Extracted data entries:
= = =
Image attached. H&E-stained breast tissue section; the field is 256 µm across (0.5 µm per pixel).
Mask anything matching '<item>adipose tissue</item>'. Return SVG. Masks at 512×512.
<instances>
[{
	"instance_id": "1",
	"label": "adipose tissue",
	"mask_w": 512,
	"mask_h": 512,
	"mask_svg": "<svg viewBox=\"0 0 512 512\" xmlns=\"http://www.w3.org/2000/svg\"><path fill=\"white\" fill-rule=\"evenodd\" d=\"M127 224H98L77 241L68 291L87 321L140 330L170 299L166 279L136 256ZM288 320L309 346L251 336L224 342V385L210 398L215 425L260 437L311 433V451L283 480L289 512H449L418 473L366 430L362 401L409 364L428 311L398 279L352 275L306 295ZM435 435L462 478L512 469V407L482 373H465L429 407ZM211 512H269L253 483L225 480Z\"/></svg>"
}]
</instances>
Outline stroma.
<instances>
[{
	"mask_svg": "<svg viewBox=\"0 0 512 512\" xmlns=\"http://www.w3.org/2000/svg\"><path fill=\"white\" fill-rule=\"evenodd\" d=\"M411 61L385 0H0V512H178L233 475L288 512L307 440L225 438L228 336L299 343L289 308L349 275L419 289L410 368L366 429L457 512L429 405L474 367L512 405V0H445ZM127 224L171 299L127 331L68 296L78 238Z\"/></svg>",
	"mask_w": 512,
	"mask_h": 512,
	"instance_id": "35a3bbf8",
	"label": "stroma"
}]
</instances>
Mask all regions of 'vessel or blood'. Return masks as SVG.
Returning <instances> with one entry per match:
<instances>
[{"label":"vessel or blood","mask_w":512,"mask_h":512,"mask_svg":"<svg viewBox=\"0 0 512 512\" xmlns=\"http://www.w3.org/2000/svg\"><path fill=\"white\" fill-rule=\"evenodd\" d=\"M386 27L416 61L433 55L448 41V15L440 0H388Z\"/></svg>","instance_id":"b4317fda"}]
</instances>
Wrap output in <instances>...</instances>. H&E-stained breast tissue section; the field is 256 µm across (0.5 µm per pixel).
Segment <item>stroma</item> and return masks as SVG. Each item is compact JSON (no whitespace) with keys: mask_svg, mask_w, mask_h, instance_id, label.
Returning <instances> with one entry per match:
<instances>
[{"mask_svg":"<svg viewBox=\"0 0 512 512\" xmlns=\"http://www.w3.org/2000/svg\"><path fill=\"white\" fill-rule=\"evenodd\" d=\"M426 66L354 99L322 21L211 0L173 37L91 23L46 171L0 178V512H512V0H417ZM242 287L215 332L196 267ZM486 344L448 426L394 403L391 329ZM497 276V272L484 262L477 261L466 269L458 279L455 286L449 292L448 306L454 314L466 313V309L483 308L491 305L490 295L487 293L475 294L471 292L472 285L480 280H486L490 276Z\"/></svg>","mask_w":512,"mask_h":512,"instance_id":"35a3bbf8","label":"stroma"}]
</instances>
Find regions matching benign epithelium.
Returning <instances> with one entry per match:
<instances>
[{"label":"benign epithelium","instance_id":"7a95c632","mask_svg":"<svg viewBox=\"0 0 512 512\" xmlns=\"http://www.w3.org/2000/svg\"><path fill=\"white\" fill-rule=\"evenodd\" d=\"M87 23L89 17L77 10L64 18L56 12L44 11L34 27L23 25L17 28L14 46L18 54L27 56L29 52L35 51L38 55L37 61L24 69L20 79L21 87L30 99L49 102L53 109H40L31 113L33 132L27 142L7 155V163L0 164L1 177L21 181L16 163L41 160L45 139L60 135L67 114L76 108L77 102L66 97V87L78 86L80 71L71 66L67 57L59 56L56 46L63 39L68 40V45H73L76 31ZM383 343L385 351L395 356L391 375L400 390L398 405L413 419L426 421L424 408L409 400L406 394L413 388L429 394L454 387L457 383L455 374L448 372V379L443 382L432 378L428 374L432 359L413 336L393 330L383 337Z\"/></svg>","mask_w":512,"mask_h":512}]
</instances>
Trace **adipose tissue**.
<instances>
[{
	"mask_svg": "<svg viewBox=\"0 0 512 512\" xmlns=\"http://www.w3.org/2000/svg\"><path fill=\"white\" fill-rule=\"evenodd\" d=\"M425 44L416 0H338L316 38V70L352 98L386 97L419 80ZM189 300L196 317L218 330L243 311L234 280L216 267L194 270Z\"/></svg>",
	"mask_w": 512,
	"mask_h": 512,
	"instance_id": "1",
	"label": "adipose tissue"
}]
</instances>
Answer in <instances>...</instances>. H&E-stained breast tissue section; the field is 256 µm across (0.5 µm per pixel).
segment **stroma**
= = =
Give the listing again, word for word.

**Output below:**
Image attached. H&E-stained breast tissue section; the field is 256 µm across (0.5 µm per pixel).
Mask anything matching '<item>adipose tissue</item>'. Return SVG. Masks at 512×512.
<instances>
[{
	"instance_id": "1",
	"label": "adipose tissue",
	"mask_w": 512,
	"mask_h": 512,
	"mask_svg": "<svg viewBox=\"0 0 512 512\" xmlns=\"http://www.w3.org/2000/svg\"><path fill=\"white\" fill-rule=\"evenodd\" d=\"M127 224H98L77 241L68 291L87 321L140 330L170 299L166 279L136 256ZM288 320L309 346L251 336L224 342V385L210 398L215 425L260 437L311 433V451L283 480L289 512H449L418 473L366 430L362 401L409 364L428 311L398 279L352 275L306 295ZM435 435L462 478L512 469V407L482 373H465L429 407ZM211 512H269L253 483L225 480Z\"/></svg>"
}]
</instances>
Outline stroma.
<instances>
[{
	"mask_svg": "<svg viewBox=\"0 0 512 512\" xmlns=\"http://www.w3.org/2000/svg\"><path fill=\"white\" fill-rule=\"evenodd\" d=\"M411 61L385 0H0V512H178L233 475L288 512L307 440L225 438L228 336L299 343L289 308L349 275L419 289L410 368L366 429L457 512L429 405L474 367L512 405V0H445ZM127 224L171 299L127 331L68 296L78 238Z\"/></svg>",
	"mask_w": 512,
	"mask_h": 512,
	"instance_id": "35a3bbf8",
	"label": "stroma"
}]
</instances>
Mask all regions of 'vessel or blood'. Return masks as SVG.
Returning <instances> with one entry per match:
<instances>
[{"label":"vessel or blood","mask_w":512,"mask_h":512,"mask_svg":"<svg viewBox=\"0 0 512 512\" xmlns=\"http://www.w3.org/2000/svg\"><path fill=\"white\" fill-rule=\"evenodd\" d=\"M386 27L416 61L433 55L448 41V15L440 0H388Z\"/></svg>","instance_id":"b4317fda"}]
</instances>
Wrap output in <instances>...</instances>. H&E-stained breast tissue section; the field is 256 µm across (0.5 µm per pixel).
Segment <item>stroma</item> and return masks as SVG. Each item is compact JSON (no whitespace) with keys: mask_svg, mask_w, mask_h, instance_id, label.
Returning <instances> with one entry per match:
<instances>
[{"mask_svg":"<svg viewBox=\"0 0 512 512\" xmlns=\"http://www.w3.org/2000/svg\"><path fill=\"white\" fill-rule=\"evenodd\" d=\"M426 66L354 99L322 21L211 0L173 37L91 23L46 171L0 178V512H512V0H417ZM242 287L215 332L196 267ZM486 344L448 426L394 403L391 329ZM497 276V272L484 262L477 261L466 269L458 279L455 286L449 292L448 306L454 314L466 313V309L483 308L491 305L490 295L487 293L475 294L471 292L472 285L480 280H486L490 276Z\"/></svg>","mask_w":512,"mask_h":512,"instance_id":"35a3bbf8","label":"stroma"}]
</instances>
Find regions matching benign epithelium.
Returning <instances> with one entry per match:
<instances>
[{"label":"benign epithelium","instance_id":"7a95c632","mask_svg":"<svg viewBox=\"0 0 512 512\" xmlns=\"http://www.w3.org/2000/svg\"><path fill=\"white\" fill-rule=\"evenodd\" d=\"M87 23L89 17L77 10L64 18L56 12L44 11L34 27L23 25L17 28L14 46L18 54L27 56L29 52L35 51L38 55L37 61L24 69L20 79L21 87L30 99L49 102L53 109H40L31 113L33 132L27 142L7 155V163L0 164L1 177L21 181L16 163L41 160L45 139L60 135L67 114L76 108L77 102L66 97V87L78 86L80 71L71 66L67 57L59 56L56 46L63 39L68 40V45H73L76 31ZM383 343L385 351L395 356L391 375L400 390L398 405L413 419L426 421L424 408L409 400L406 394L413 388L429 394L454 387L457 383L455 374L448 372V379L443 382L432 378L428 374L432 359L413 336L393 330L383 337Z\"/></svg>","mask_w":512,"mask_h":512}]
</instances>
Trace **adipose tissue**.
<instances>
[{
	"mask_svg": "<svg viewBox=\"0 0 512 512\" xmlns=\"http://www.w3.org/2000/svg\"><path fill=\"white\" fill-rule=\"evenodd\" d=\"M425 44L416 0H338L316 38V70L352 98L386 97L419 80ZM189 300L196 317L218 330L243 311L234 280L216 267L194 270Z\"/></svg>",
	"mask_w": 512,
	"mask_h": 512,
	"instance_id": "1",
	"label": "adipose tissue"
}]
</instances>
Answer in <instances>...</instances>. H&E-stained breast tissue section; the field is 256 µm across (0.5 µm per pixel).
segment **stroma**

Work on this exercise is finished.